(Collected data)
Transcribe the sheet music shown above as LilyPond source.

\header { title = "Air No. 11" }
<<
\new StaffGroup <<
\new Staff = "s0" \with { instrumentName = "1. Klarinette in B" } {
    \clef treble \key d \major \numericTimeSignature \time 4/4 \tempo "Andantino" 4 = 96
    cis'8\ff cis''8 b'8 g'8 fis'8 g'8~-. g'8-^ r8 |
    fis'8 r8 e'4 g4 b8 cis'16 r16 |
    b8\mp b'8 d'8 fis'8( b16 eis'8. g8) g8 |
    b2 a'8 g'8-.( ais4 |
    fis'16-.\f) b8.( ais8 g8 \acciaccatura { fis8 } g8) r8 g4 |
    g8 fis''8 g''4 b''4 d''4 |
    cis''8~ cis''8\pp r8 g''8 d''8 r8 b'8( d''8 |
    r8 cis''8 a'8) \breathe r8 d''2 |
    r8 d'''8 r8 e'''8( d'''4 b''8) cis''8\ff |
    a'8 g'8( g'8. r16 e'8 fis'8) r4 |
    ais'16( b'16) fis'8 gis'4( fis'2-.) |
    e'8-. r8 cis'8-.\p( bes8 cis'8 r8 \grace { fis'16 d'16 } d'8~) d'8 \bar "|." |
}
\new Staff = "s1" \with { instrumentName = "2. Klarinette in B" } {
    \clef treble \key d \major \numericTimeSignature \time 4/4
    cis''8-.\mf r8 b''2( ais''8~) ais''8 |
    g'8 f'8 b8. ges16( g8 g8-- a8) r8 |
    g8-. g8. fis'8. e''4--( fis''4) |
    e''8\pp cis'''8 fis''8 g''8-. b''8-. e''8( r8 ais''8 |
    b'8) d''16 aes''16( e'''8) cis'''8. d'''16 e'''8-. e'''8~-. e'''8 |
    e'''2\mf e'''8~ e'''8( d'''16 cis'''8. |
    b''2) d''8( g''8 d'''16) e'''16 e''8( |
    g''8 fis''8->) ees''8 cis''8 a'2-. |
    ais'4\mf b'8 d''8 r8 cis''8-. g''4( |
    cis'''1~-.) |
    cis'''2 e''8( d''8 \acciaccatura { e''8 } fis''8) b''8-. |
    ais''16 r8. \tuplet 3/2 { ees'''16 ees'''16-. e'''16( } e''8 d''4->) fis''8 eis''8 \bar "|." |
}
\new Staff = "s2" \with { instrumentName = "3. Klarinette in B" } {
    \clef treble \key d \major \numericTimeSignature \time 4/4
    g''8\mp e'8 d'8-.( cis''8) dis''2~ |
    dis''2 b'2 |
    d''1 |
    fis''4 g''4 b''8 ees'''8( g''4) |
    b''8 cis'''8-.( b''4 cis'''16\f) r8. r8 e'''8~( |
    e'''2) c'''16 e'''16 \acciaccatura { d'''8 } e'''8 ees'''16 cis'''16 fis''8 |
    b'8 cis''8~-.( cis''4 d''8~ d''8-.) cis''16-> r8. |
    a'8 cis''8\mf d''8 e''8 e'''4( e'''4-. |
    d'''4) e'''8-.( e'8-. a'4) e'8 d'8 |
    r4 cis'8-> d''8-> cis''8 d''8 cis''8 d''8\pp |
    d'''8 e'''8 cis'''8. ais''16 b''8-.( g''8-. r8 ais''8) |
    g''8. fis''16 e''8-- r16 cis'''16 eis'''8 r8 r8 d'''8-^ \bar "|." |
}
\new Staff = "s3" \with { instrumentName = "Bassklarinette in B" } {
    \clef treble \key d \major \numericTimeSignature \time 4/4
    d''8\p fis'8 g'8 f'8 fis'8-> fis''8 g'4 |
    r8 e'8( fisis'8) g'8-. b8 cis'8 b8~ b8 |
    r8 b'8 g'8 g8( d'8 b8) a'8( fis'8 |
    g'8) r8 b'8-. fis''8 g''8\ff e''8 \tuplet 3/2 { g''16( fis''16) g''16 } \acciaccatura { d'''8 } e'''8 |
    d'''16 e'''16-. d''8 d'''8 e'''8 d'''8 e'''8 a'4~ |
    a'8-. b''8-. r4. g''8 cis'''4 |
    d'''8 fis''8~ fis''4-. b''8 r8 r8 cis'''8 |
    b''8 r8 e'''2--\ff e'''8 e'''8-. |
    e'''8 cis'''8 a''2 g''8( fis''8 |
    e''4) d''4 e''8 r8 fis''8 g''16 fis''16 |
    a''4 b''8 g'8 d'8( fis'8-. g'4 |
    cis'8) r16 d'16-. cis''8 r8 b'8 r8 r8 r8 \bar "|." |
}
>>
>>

Your objective: How many lines of the listing contain the string "instrumentName"? Treat uppercase and lowercase as different, and reply with the number alone.

Response to this task: 4